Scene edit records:
......
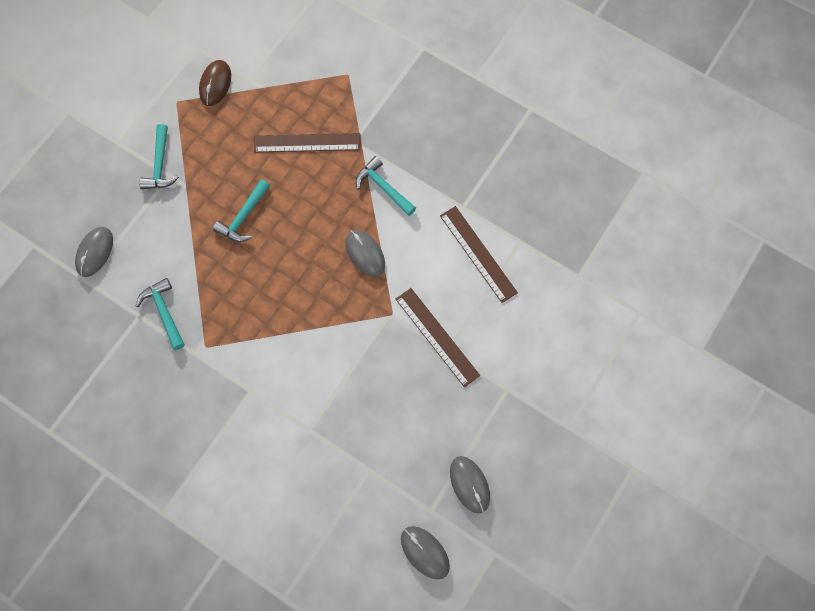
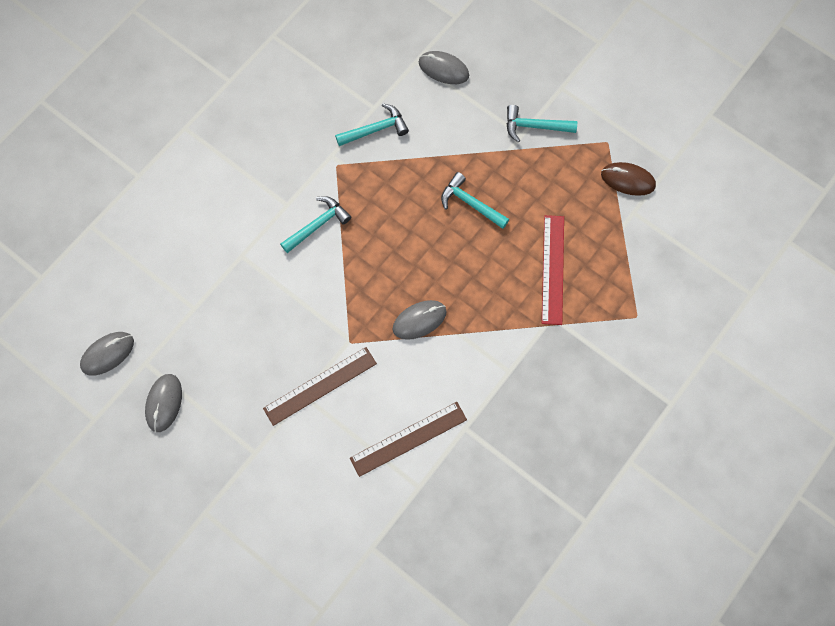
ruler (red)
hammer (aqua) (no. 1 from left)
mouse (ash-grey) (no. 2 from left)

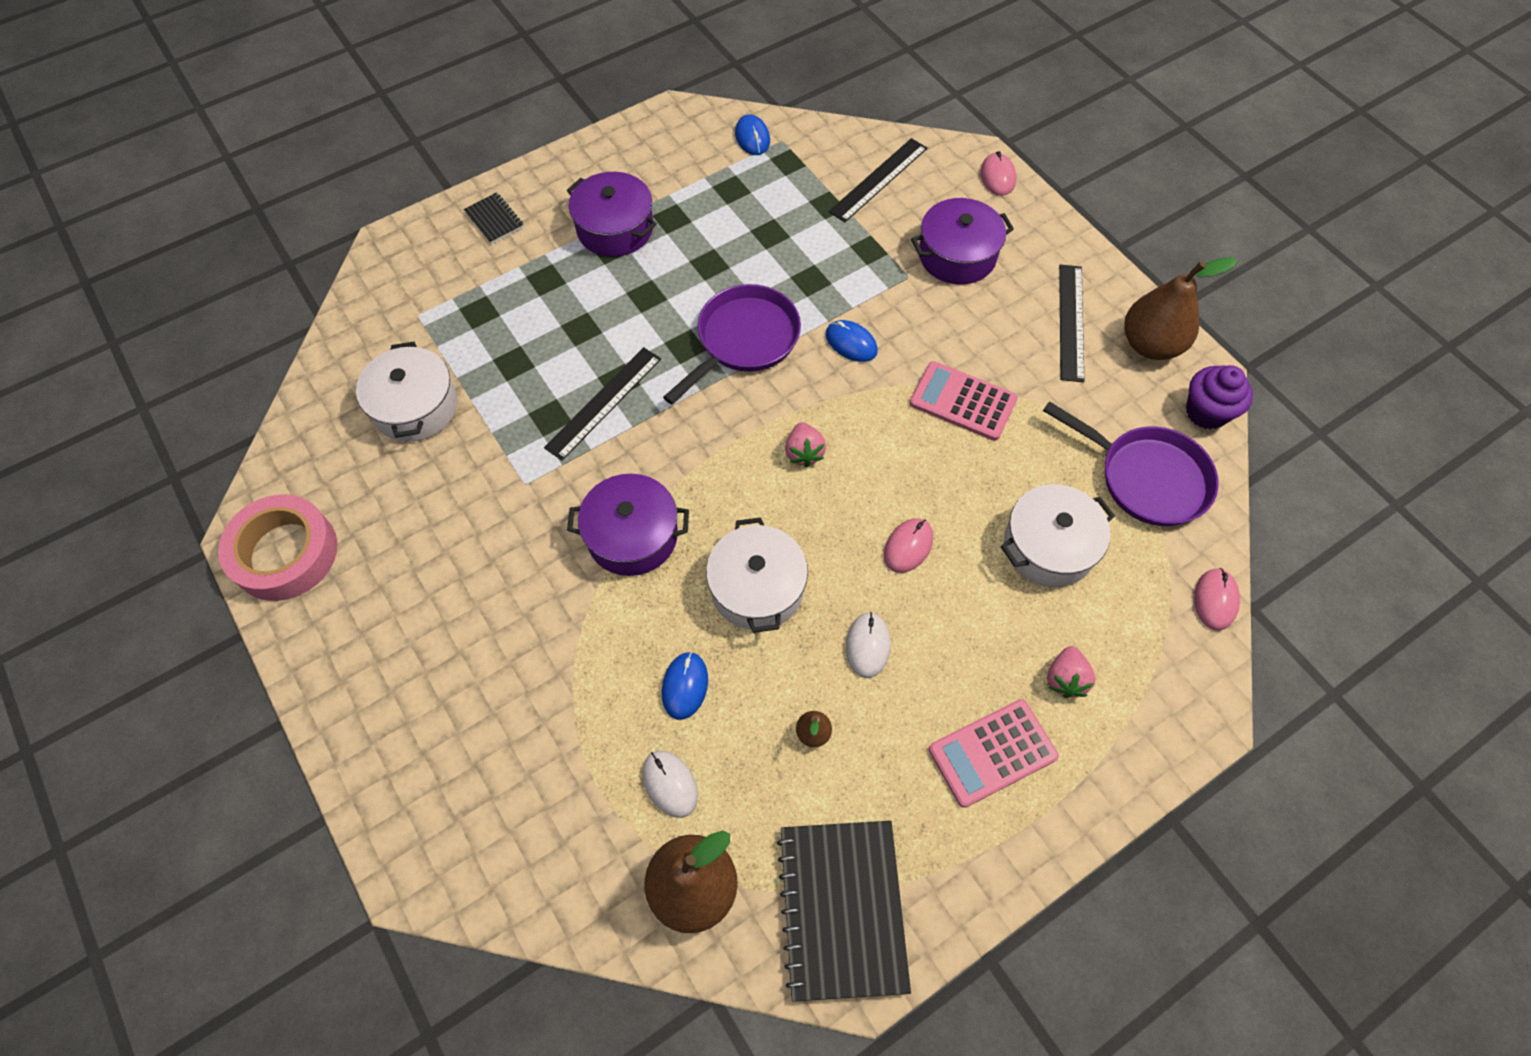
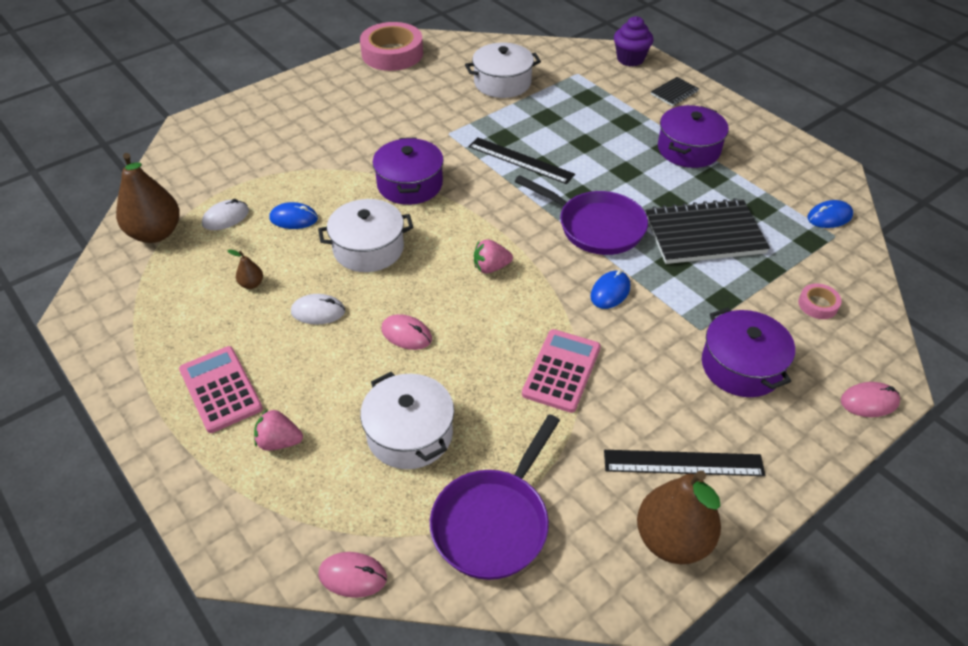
tape (rose-pink) (no. 2 from left)
muffin (violet)
notepad (black) (no. 2 from left)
......
Work instructions:
In the entries above, find the line containing "hammer (aqua) (no. 1 from left)"; transcribe exactly that line and every line after it through the end, and only those, omitting pictures.

Expected answer:
hammer (aqua) (no. 1 from left)
mouse (ash-grey) (no. 2 from left)

tape (rose-pink) (no. 2 from left)
muffin (violet)
notepad (black) (no. 2 from left)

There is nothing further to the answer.